In the records that follow, how many lines contain the word "hammer"? Give only that figure.
(Beginning of EXCERPTED DATA)
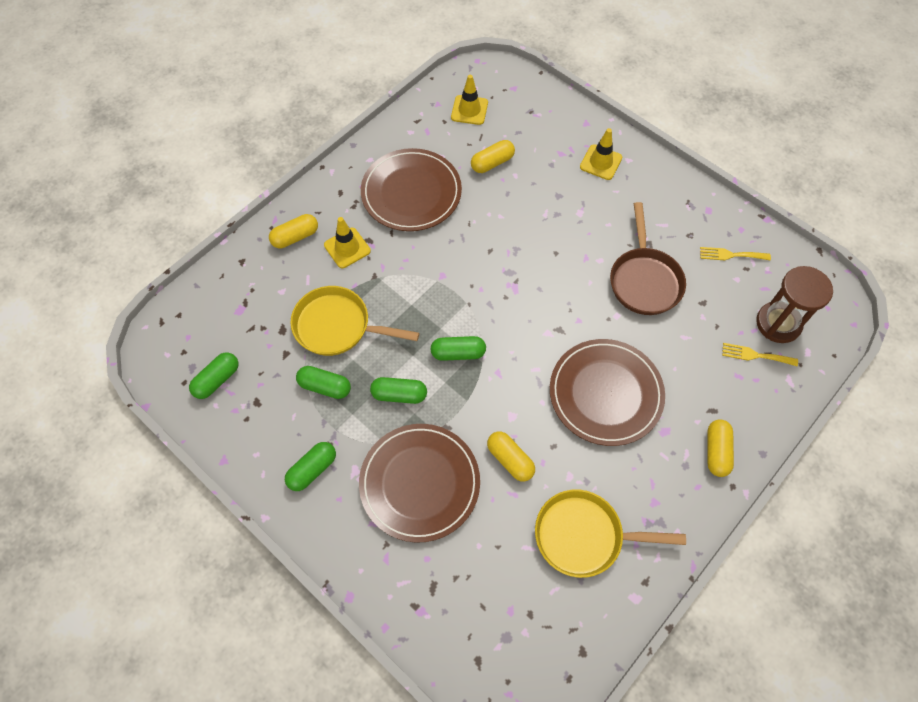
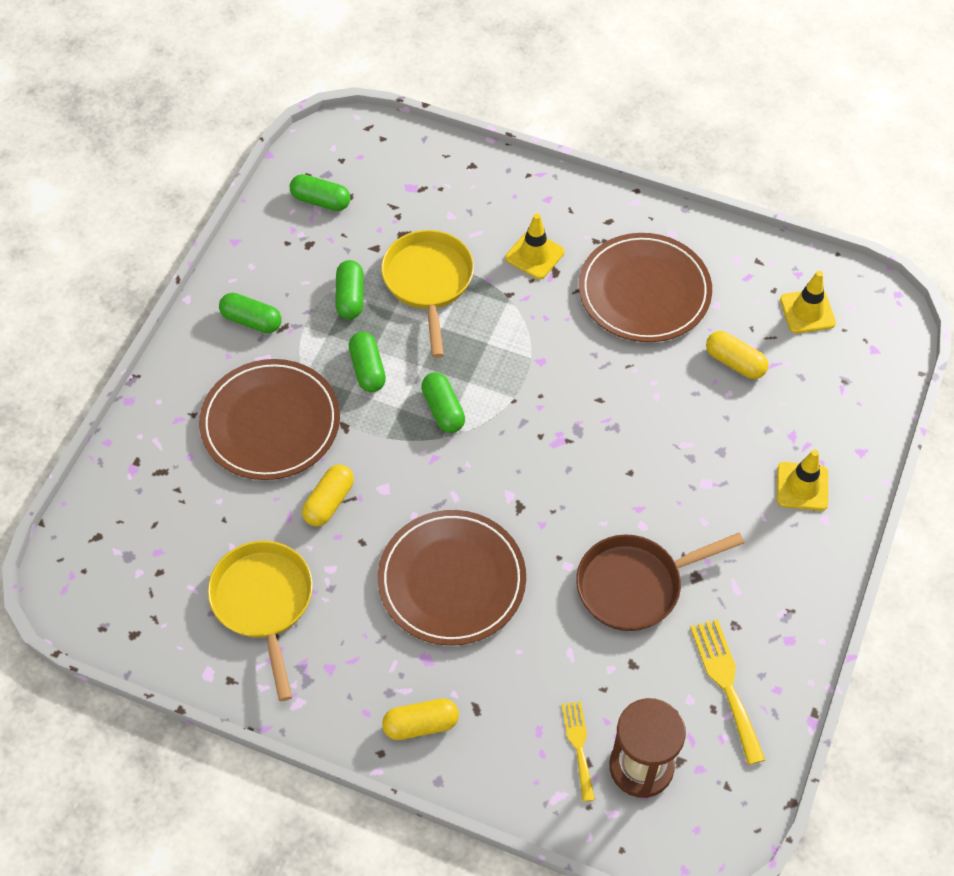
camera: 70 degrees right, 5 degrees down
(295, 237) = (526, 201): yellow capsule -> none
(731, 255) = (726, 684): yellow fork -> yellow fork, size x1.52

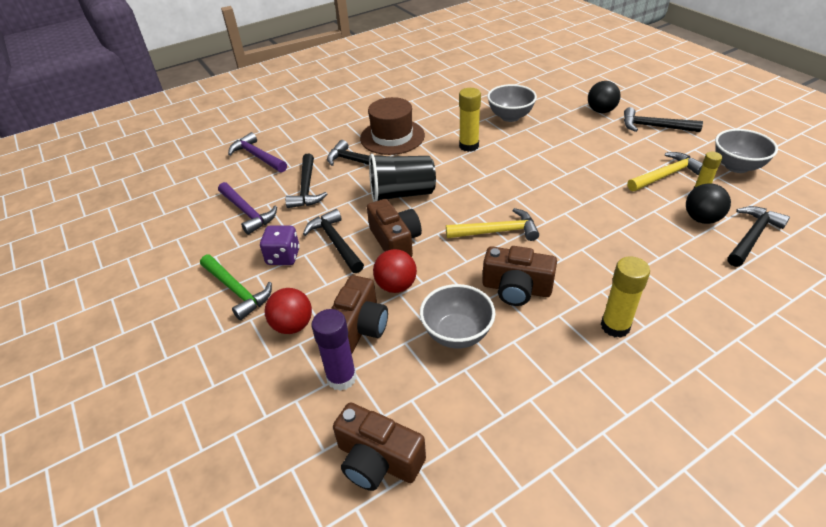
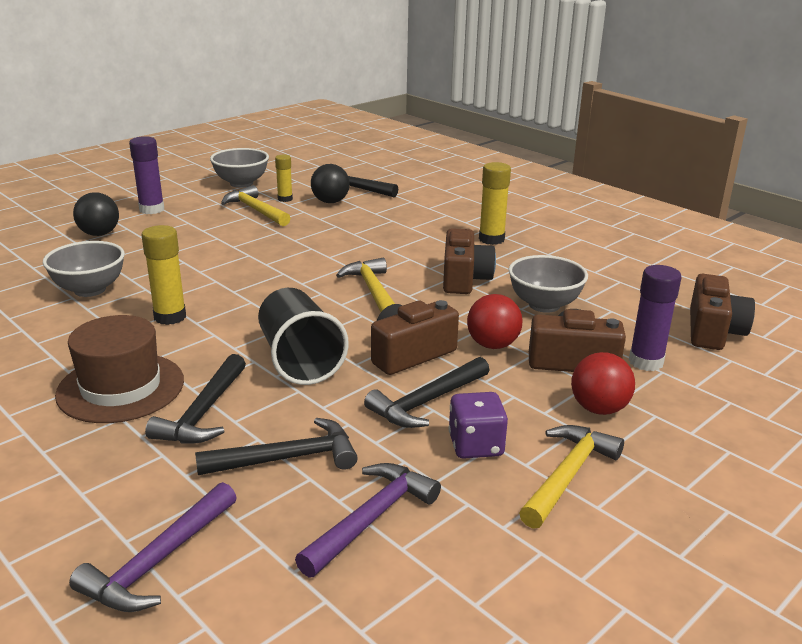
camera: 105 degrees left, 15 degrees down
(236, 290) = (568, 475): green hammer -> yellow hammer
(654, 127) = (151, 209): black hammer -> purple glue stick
(End of EXCERPTED DATA)
ANSWER TO THE EXERCISE:
2